*** PROVIDED MATERIAL Section Begins ***

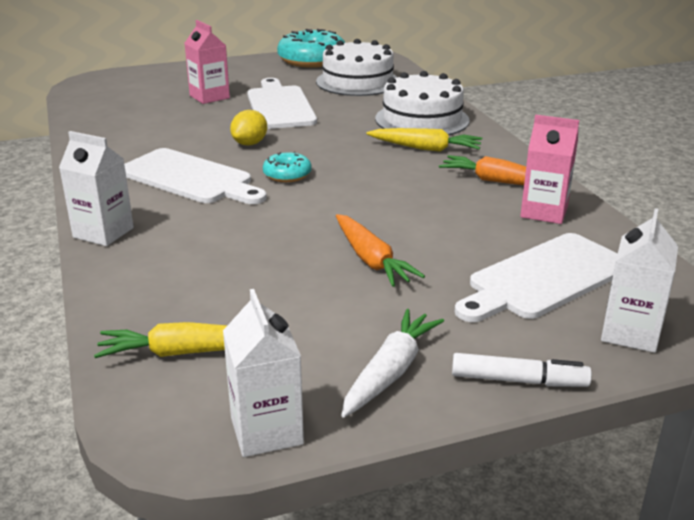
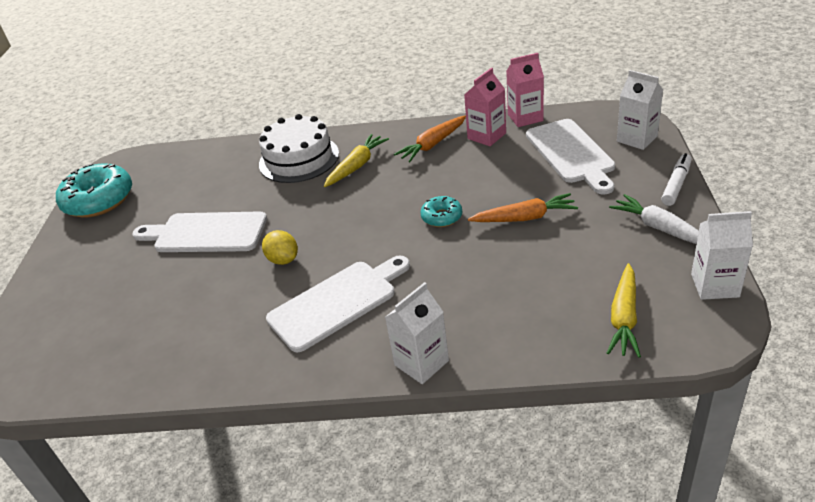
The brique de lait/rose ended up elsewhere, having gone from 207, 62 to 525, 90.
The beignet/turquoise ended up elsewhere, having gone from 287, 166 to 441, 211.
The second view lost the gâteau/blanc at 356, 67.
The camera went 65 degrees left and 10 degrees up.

*** PROVIDED MATERIAL Section Ends ***

**PROBLEM TO WORK ON**
Copy out all lines of the listing above that include "ended".

**ANSWER TO THIS EXERCISE**
The brique de lait/rose ended up elsewhere, having gone from 207, 62 to 525, 90.
The beignet/turquoise ended up elsewhere, having gone from 287, 166 to 441, 211.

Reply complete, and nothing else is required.